╭─ RECORDED DATA

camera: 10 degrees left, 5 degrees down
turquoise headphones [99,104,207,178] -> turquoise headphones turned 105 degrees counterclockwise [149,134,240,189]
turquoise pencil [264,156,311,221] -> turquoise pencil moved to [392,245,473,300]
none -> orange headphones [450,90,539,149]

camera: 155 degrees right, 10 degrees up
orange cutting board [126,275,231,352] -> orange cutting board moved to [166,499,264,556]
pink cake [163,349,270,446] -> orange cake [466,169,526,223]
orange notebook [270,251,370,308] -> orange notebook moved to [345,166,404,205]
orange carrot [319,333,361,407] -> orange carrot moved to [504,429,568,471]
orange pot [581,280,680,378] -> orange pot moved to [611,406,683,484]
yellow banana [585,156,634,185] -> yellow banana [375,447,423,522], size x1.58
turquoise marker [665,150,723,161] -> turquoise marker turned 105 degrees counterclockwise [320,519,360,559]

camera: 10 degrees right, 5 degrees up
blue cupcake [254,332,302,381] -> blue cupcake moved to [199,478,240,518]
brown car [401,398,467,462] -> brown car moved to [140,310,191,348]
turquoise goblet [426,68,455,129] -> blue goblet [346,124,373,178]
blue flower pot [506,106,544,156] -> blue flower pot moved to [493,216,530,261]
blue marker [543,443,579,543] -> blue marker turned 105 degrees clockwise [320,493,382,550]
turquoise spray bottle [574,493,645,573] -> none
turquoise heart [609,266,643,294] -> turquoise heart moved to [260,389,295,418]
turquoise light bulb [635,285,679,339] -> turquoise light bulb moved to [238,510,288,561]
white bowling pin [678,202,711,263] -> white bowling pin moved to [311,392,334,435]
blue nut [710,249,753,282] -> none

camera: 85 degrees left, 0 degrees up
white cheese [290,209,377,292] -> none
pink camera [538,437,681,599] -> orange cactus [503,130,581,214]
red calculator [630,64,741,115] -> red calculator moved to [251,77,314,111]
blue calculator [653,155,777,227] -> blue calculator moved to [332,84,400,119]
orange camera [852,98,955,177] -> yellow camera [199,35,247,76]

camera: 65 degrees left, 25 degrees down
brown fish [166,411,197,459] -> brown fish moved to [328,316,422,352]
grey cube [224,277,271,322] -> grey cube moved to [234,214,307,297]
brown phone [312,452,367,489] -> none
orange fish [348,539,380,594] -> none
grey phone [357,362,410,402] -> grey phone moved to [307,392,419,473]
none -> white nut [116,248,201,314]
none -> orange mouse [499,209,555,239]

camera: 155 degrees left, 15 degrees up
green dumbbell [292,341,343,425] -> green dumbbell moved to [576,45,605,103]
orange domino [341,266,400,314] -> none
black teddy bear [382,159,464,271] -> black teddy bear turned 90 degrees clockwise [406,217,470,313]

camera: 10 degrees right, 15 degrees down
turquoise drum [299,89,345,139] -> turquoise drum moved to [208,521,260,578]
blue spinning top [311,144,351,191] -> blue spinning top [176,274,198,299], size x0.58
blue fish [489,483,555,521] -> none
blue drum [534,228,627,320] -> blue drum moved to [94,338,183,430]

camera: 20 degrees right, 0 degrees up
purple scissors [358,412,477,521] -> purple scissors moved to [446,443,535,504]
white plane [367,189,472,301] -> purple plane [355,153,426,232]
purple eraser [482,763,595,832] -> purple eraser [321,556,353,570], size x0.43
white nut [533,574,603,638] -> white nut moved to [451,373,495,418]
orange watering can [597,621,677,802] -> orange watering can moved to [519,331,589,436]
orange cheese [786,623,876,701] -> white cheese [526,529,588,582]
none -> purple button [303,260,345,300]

╰─

Using the entries above, output exactly the lines between the line holding "pink cake [163,349,270,446]" and the line holding "orange domino [341,266,400,314] -> none", end lines included, and nothing more.

RESPONSE BELOW
pink cake [163,349,270,446] -> orange cake [466,169,526,223]
orange notebook [270,251,370,308] -> orange notebook moved to [345,166,404,205]
orange carrot [319,333,361,407] -> orange carrot moved to [504,429,568,471]
orange pot [581,280,680,378] -> orange pot moved to [611,406,683,484]
yellow banana [585,156,634,185] -> yellow banana [375,447,423,522], size x1.58
turquoise marker [665,150,723,161] -> turquoise marker turned 105 degrees counterclockwise [320,519,360,559]

camera: 10 degrees right, 5 degrees up
blue cupcake [254,332,302,381] -> blue cupcake moved to [199,478,240,518]
brown car [401,398,467,462] -> brown car moved to [140,310,191,348]
turquoise goblet [426,68,455,129] -> blue goblet [346,124,373,178]
blue flower pot [506,106,544,156] -> blue flower pot moved to [493,216,530,261]
blue marker [543,443,579,543] -> blue marker turned 105 degrees clockwise [320,493,382,550]
turquoise spray bottle [574,493,645,573] -> none
turquoise heart [609,266,643,294] -> turquoise heart moved to [260,389,295,418]
turquoise light bulb [635,285,679,339] -> turquoise light bulb moved to [238,510,288,561]
white bowling pin [678,202,711,263] -> white bowling pin moved to [311,392,334,435]
blue nut [710,249,753,282] -> none

camera: 85 degrees left, 0 degrees up
white cheese [290,209,377,292] -> none
pink camera [538,437,681,599] -> orange cactus [503,130,581,214]
red calculator [630,64,741,115] -> red calculator moved to [251,77,314,111]
blue calculator [653,155,777,227] -> blue calculator moved to [332,84,400,119]
orange camera [852,98,955,177] -> yellow camera [199,35,247,76]

camera: 65 degrees left, 25 degrees down
brown fish [166,411,197,459] -> brown fish moved to [328,316,422,352]
grey cube [224,277,271,322] -> grey cube moved to [234,214,307,297]
brown phone [312,452,367,489] -> none
orange fish [348,539,380,594] -> none
grey phone [357,362,410,402] -> grey phone moved to [307,392,419,473]
none -> white nut [116,248,201,314]
none -> orange mouse [499,209,555,239]

camera: 155 degrees left, 15 degrees up
green dumbbell [292,341,343,425] -> green dumbbell moved to [576,45,605,103]
orange domino [341,266,400,314] -> none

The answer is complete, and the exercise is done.